Beginning at the line that contains "Linda's Songs: [1211,525,1481,699]" and ending at the last line of the entries, write out each line exactly; include nothing outside that span.

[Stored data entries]
——

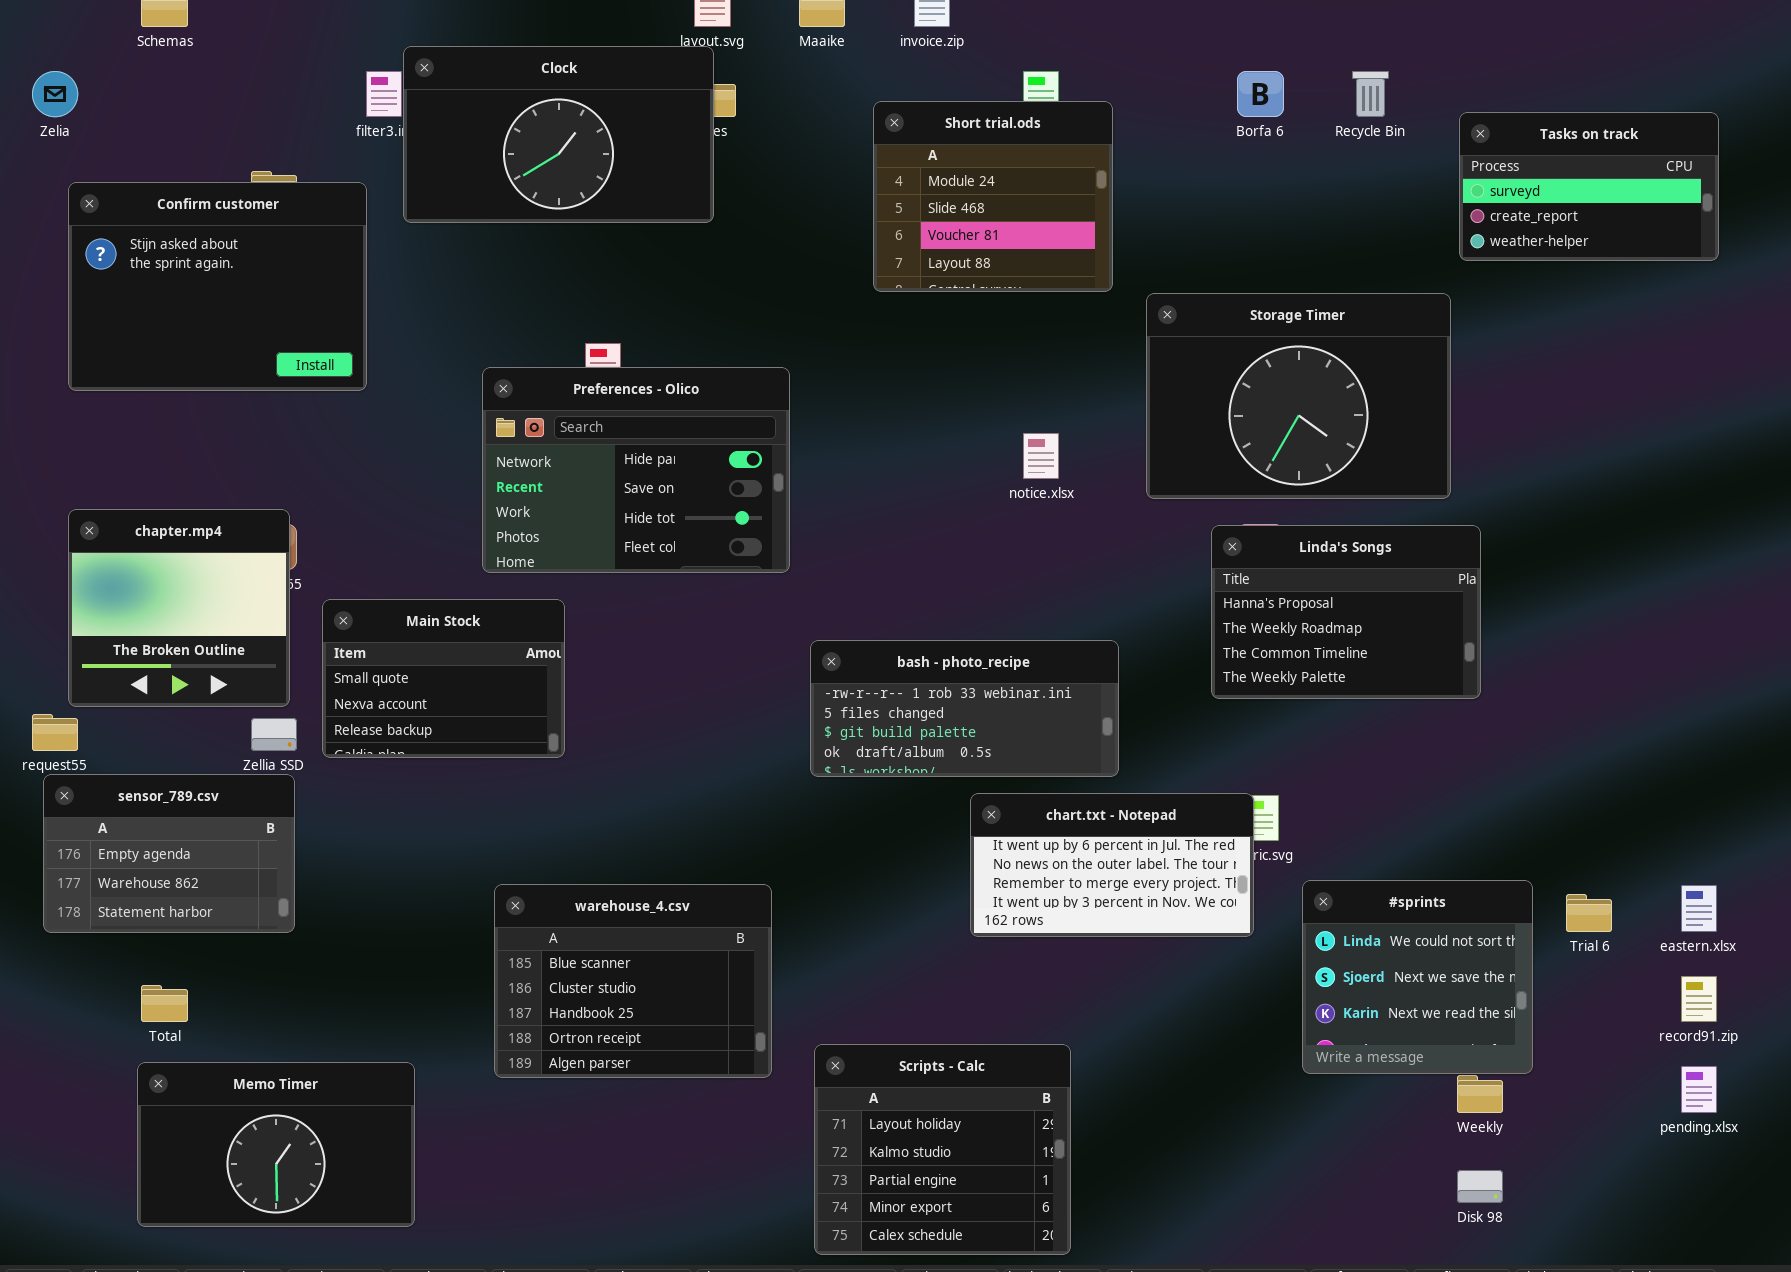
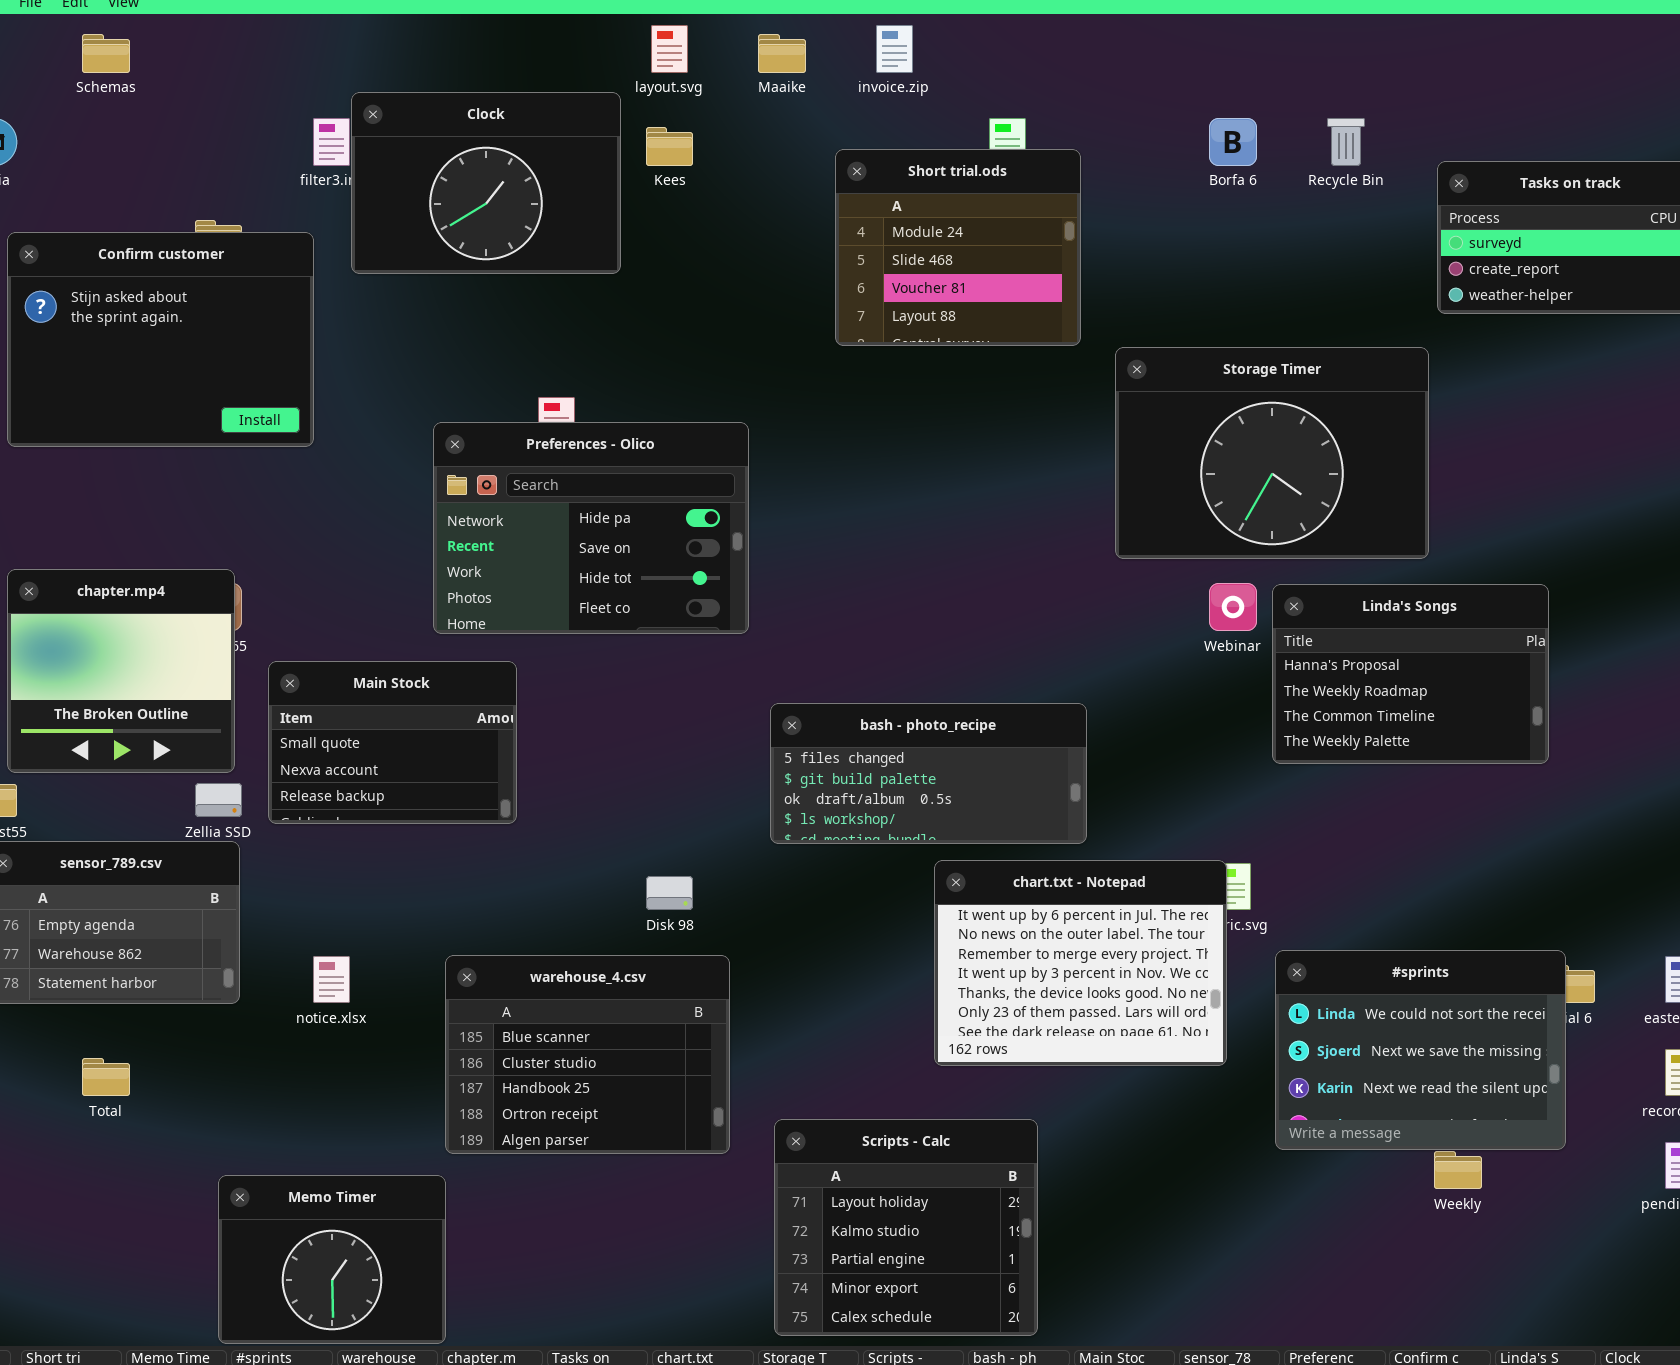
Clock: [403,46,714,223] -> [351,92,621,274], resized
notice.xlsx: [1023,433,1059,479] -> [313,956,350,1003], moved
Linda's Songs: [1211,525,1481,699] -> [1272,584,1549,764], moved
bash - photo_recipe: [810,640,1119,777] -> [770,703,1087,844], scrolled down 1 row
chart.txt - Notepad: [970,793,1254,937] -> [934,860,1227,1066], resized
#sprints: [1302,880,1533,1074] -> [1275,950,1566,1150], resized
Memo Timer: [137,1062,415,1227] -> [218,1175,446,1344], moved, resized
Disk 98: [1457,1170,1503,1203] -> [646,876,693,910], moved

——

**RESULT FOR THIS EXERCISE**:
Linda's Songs: [1211,525,1481,699] -> [1272,584,1549,764], moved
bash - photo_recipe: [810,640,1119,777] -> [770,703,1087,844], scrolled down 1 row
chart.txt - Notepad: [970,793,1254,937] -> [934,860,1227,1066], resized
#sprints: [1302,880,1533,1074] -> [1275,950,1566,1150], resized
Memo Timer: [137,1062,415,1227] -> [218,1175,446,1344], moved, resized
Disk 98: [1457,1170,1503,1203] -> [646,876,693,910], moved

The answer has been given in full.